■ Goal of the exercise: In your copy of the data, keep every word exact and include no pictures.

■ Data provided:
-*-

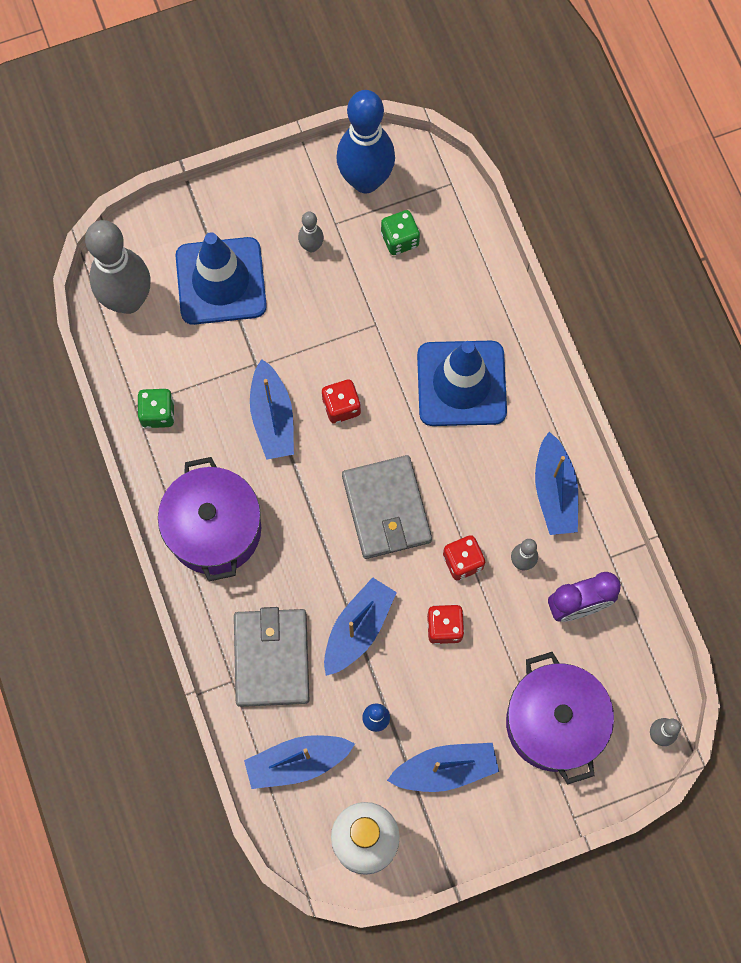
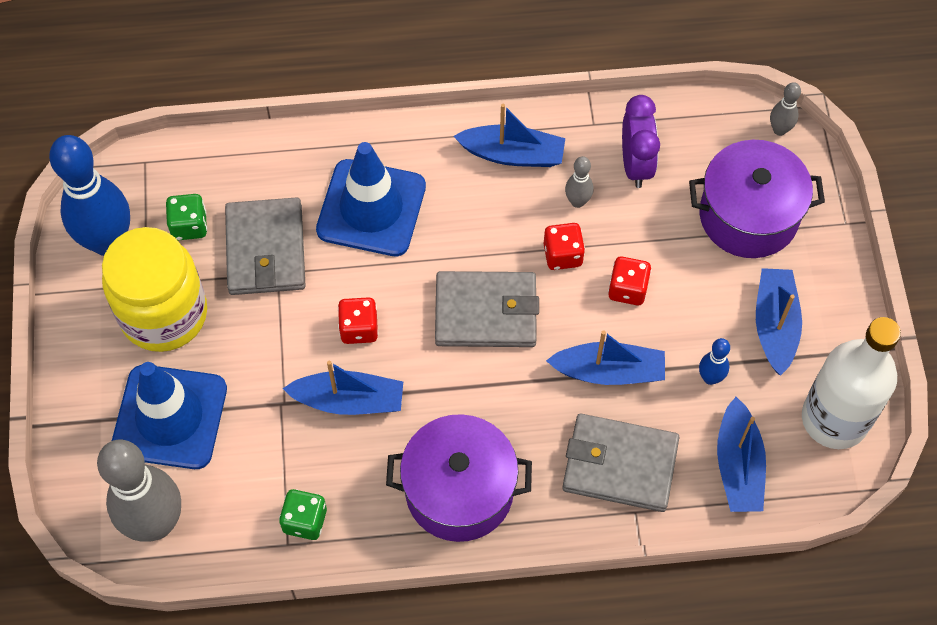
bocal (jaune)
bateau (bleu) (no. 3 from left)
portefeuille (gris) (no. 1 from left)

-*-

■ Written solution:
bocal (jaune)
bateau (bleu) (no. 3 from left)
portefeuille (gris) (no. 1 from left)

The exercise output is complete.